**WHAT YOU HAVE TO DO:** For the records shown below, return an exact copy that excludes the pictures.

**SOURCE MATERIAL:**
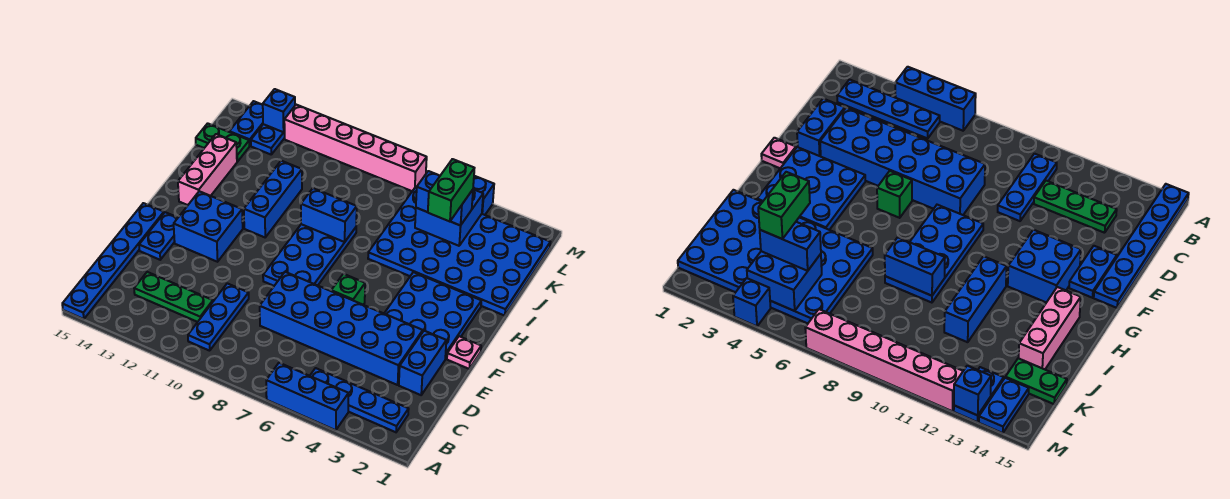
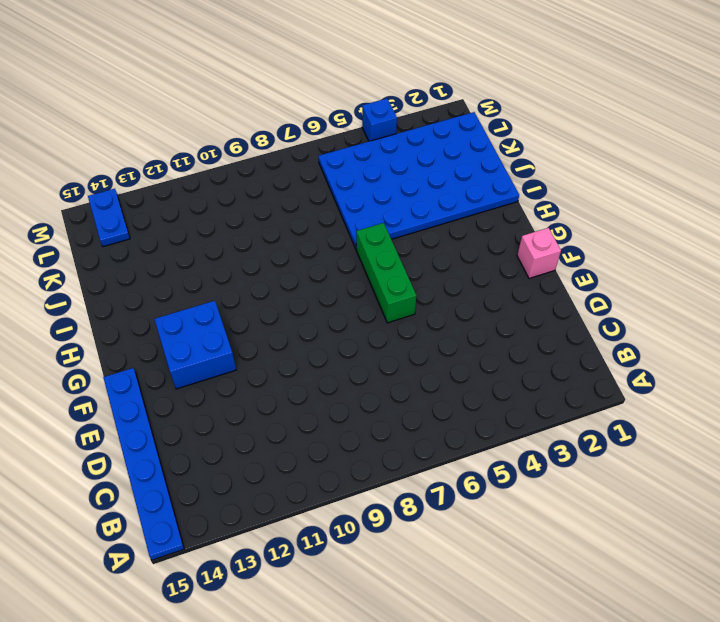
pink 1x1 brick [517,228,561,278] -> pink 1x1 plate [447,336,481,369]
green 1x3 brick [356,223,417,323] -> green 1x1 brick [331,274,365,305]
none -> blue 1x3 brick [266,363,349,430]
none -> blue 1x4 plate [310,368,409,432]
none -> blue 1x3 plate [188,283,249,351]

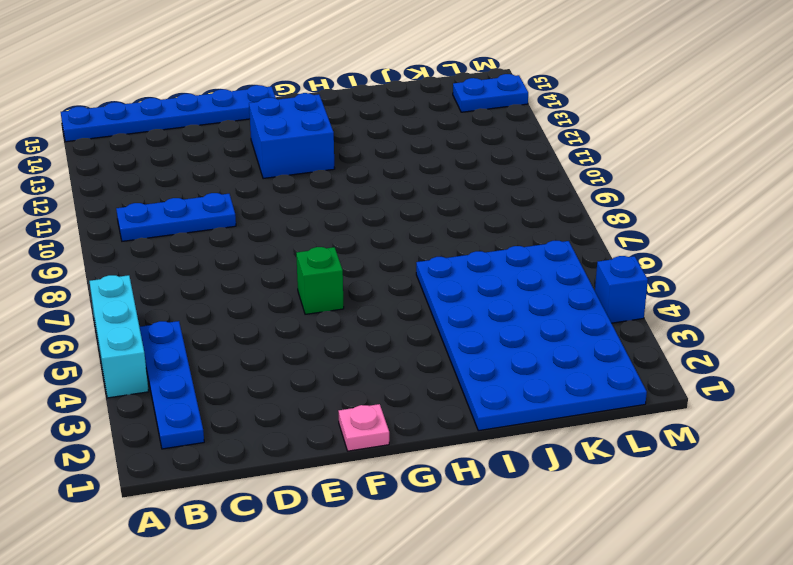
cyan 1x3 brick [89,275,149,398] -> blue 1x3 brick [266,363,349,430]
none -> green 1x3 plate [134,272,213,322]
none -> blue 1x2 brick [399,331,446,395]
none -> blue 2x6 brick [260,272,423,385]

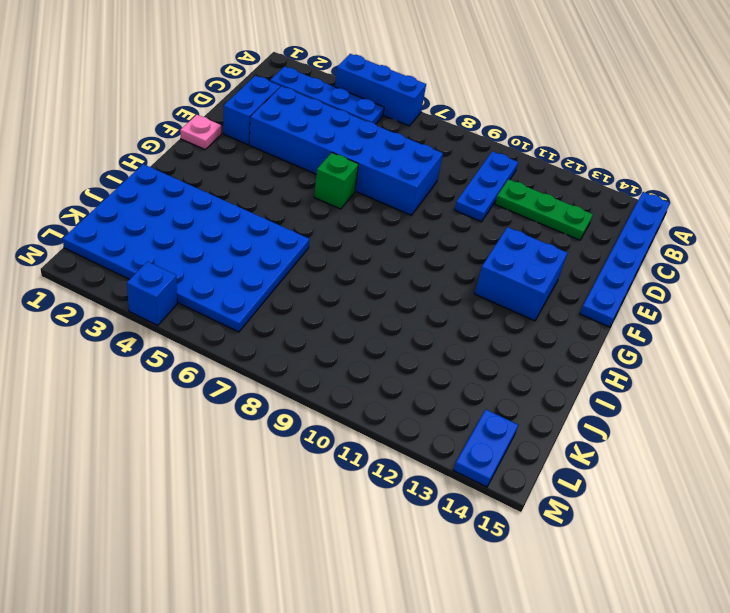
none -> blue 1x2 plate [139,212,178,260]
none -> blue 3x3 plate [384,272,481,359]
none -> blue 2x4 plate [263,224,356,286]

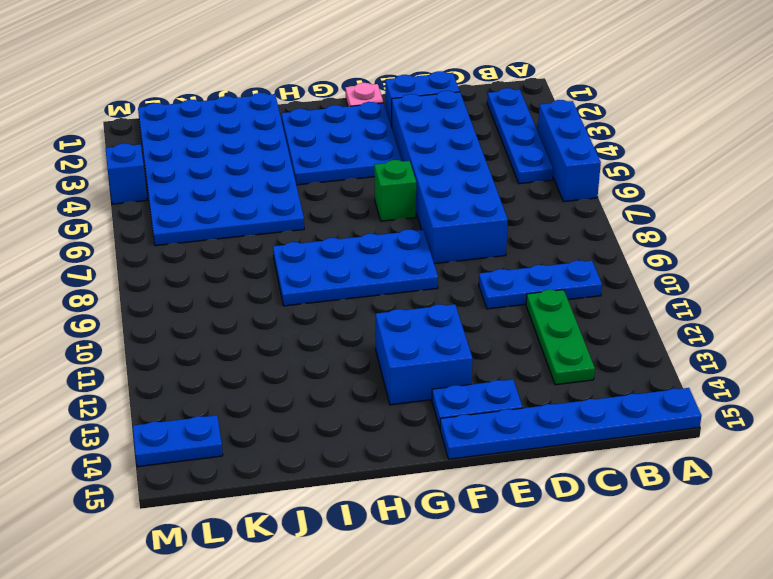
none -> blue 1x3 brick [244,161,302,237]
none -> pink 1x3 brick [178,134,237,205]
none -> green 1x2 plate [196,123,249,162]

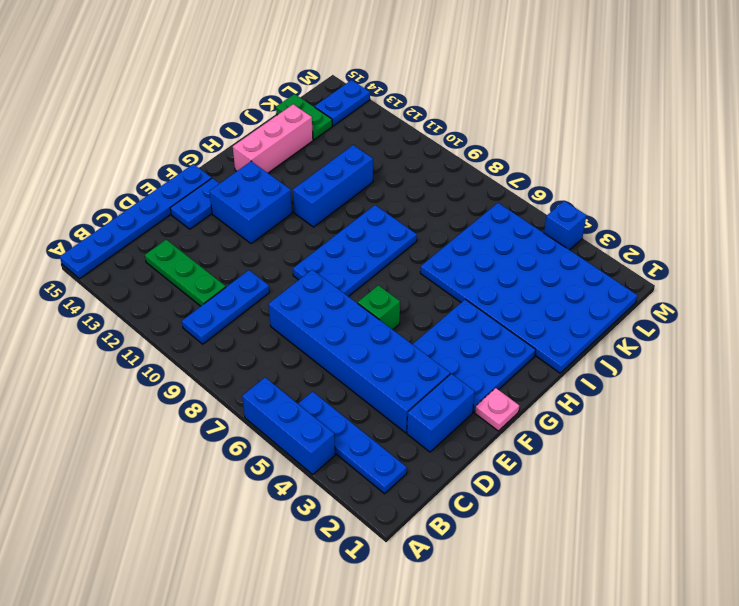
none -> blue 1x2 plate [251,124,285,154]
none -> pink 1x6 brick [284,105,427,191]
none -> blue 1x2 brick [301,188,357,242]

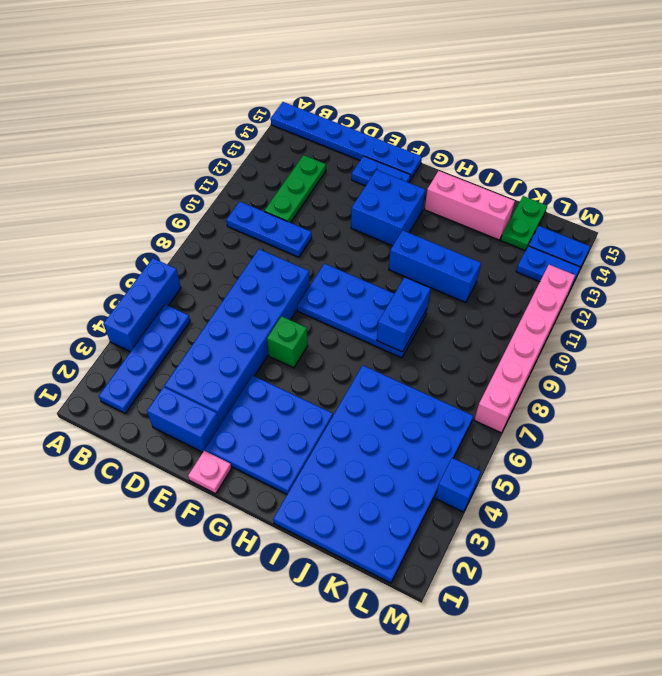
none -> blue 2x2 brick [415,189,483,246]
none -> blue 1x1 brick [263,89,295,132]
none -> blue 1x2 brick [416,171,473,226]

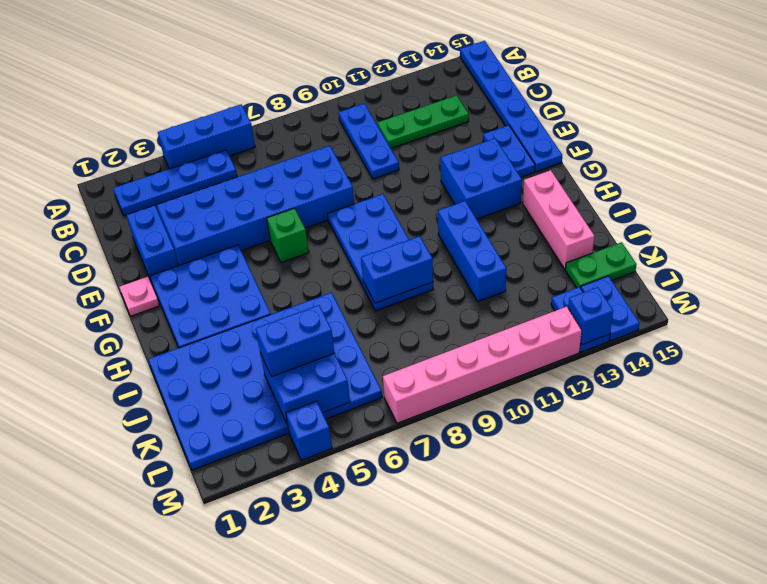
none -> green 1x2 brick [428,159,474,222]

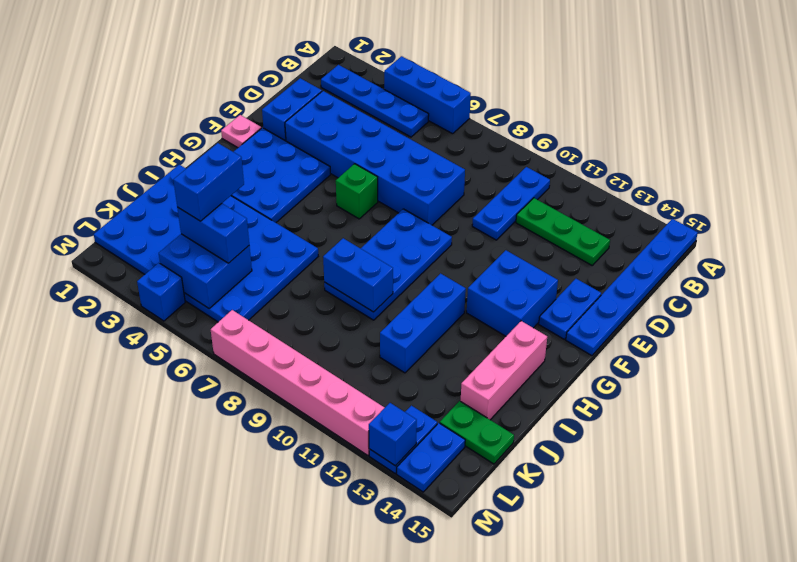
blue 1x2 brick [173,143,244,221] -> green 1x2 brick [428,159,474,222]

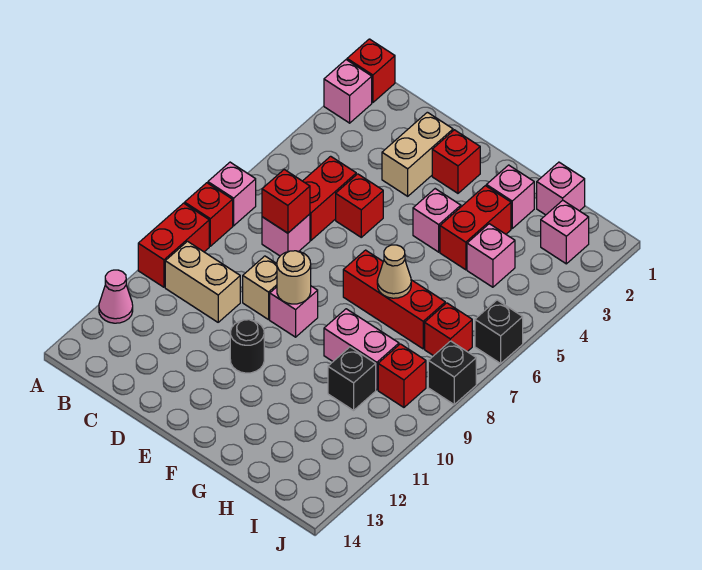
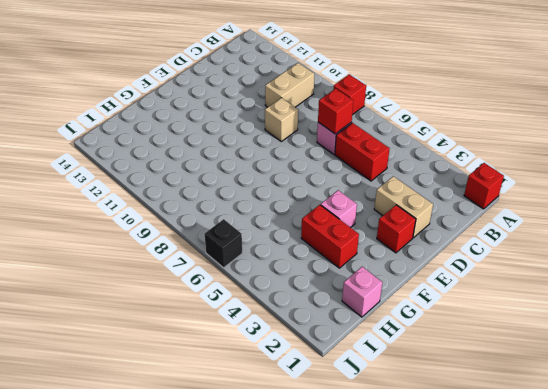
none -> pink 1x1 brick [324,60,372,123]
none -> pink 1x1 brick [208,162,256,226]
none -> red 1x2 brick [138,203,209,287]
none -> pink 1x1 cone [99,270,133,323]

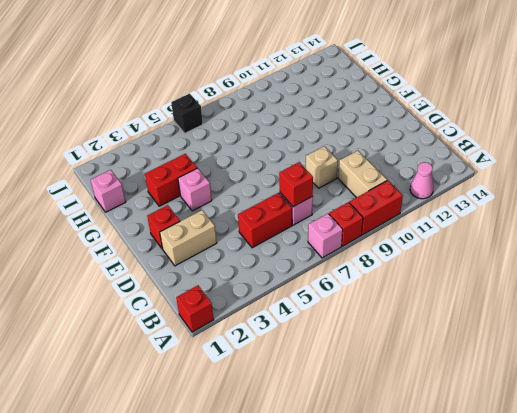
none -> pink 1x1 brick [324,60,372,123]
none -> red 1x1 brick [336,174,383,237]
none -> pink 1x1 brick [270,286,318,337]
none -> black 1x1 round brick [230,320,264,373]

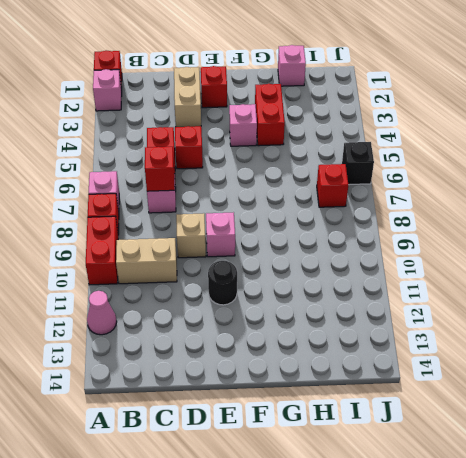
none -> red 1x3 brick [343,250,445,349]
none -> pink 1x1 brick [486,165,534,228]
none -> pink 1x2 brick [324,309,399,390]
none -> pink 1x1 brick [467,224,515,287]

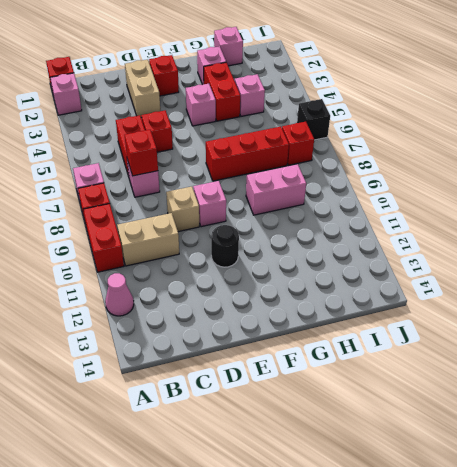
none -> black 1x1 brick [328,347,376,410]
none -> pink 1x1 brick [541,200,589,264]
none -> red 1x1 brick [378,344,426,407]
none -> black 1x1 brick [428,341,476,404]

**REPLY TO THE TASK:**
pink 1x1 brick [517,228,561,278] -> pink 1x1 plate [447,336,481,369]
green 1x3 brick [356,223,417,323] -> green 1x1 brick [331,274,365,305]
none -> blue 1x3 brick [266,363,349,430]
none -> blue 1x4 plate [310,368,409,432]
none -> blue 1x3 plate [188,283,249,351]

cyan 1x3 brick [89,275,149,398] -> blue 1x3 brick [266,363,349,430]
none -> green 1x3 plate [134,272,213,322]
none -> blue 1x2 brick [399,331,446,395]
none -> blue 2x6 brick [260,272,423,385]

none -> blue 1x2 plate [139,212,178,260]
none -> blue 3x3 plate [384,272,481,359]
none -> blue 2x4 plate [263,224,356,286]

none -> blue 1x3 brick [244,161,302,237]
none -> pink 1x3 brick [178,134,237,205]
none -> green 1x2 plate [196,123,249,162]

none -> blue 1x2 plate [251,124,285,154]
none -> pink 1x6 brick [284,105,427,191]
none -> blue 1x2 brick [301,188,357,242]

none -> blue 2x2 brick [415,189,483,246]
none -> blue 1x1 brick [263,89,295,132]
none -> blue 1x2 brick [416,171,473,226]

none -> green 1x2 brick [428,159,474,222]

blue 1x2 brick [173,143,244,221] -> green 1x2 brick [428,159,474,222]

none -> pink 1x1 brick [324,60,372,123]
none -> pink 1x1 brick [208,162,256,226]
none -> red 1x2 brick [138,203,209,287]
none -> pink 1x1 cone [99,270,133,323]

none -> pink 1x1 brick [324,60,372,123]
none -> red 1x1 brick [336,174,383,237]
none -> pink 1x1 brick [270,286,318,337]
none -> black 1x1 round brick [230,320,264,373]

none -> red 1x3 brick [343,250,445,349]
none -> pink 1x1 brick [486,165,534,228]
none -> pink 1x2 brick [324,309,399,390]
none -> pink 1x1 brick [467,224,515,287]

none -> black 1x1 brick [328,347,376,410]
none -> pink 1x1 brick [541,200,589,264]
none -> red 1x1 brick [378,344,426,407]
none -> black 1x1 brick [428,341,476,404]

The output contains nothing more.